*** Records for processing ***

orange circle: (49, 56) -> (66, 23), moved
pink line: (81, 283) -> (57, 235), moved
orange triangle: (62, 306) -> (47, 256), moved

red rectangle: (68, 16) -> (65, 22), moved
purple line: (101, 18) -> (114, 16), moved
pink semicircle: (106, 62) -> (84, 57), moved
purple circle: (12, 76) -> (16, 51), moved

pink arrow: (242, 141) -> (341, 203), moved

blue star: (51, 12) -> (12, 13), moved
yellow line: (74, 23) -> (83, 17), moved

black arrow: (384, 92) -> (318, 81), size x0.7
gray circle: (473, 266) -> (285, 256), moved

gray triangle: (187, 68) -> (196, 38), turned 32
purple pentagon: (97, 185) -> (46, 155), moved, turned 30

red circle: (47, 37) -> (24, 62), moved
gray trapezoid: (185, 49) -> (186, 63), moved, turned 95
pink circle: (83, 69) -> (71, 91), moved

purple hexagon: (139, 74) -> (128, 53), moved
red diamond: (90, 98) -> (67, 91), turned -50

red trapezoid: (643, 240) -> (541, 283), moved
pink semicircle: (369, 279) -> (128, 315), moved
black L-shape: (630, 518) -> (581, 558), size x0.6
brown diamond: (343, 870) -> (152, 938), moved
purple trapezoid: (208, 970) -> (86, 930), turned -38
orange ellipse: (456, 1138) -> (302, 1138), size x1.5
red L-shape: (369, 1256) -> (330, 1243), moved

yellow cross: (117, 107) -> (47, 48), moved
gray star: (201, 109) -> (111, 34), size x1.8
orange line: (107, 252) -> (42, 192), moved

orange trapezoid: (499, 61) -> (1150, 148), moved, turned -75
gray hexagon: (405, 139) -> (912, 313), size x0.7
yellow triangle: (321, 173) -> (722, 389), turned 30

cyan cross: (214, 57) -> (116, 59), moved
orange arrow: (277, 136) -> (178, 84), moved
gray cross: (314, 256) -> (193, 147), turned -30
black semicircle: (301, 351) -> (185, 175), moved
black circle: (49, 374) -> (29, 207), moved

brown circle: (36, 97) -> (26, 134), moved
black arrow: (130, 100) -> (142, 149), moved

*** End of Records for processing ***

● **Work task**: Print the line containing "purple hexagon: (139, 74) -> (128, 53), moved", then every line after it through the last line of the records, each exactly as written; nothing else belongs in the answer.

● **Answer to this problem**:
purple hexagon: (139, 74) -> (128, 53), moved
red diamond: (90, 98) -> (67, 91), turned -50

red trapezoid: (643, 240) -> (541, 283), moved
pink semicircle: (369, 279) -> (128, 315), moved
black L-shape: (630, 518) -> (581, 558), size x0.6
brown diamond: (343, 870) -> (152, 938), moved
purple trapezoid: (208, 970) -> (86, 930), turned -38
orange ellipse: (456, 1138) -> (302, 1138), size x1.5
red L-shape: (369, 1256) -> (330, 1243), moved

yellow cross: (117, 107) -> (47, 48), moved
gray star: (201, 109) -> (111, 34), size x1.8
orange line: (107, 252) -> (42, 192), moved

orange trapezoid: (499, 61) -> (1150, 148), moved, turned -75
gray hexagon: (405, 139) -> (912, 313), size x0.7
yellow triangle: (321, 173) -> (722, 389), turned 30

cyan cross: (214, 57) -> (116, 59), moved
orange arrow: (277, 136) -> (178, 84), moved
gray cross: (314, 256) -> (193, 147), turned -30
black semicircle: (301, 351) -> (185, 175), moved
black circle: (49, 374) -> (29, 207), moved

brown circle: (36, 97) -> (26, 134), moved
black arrow: (130, 100) -> (142, 149), moved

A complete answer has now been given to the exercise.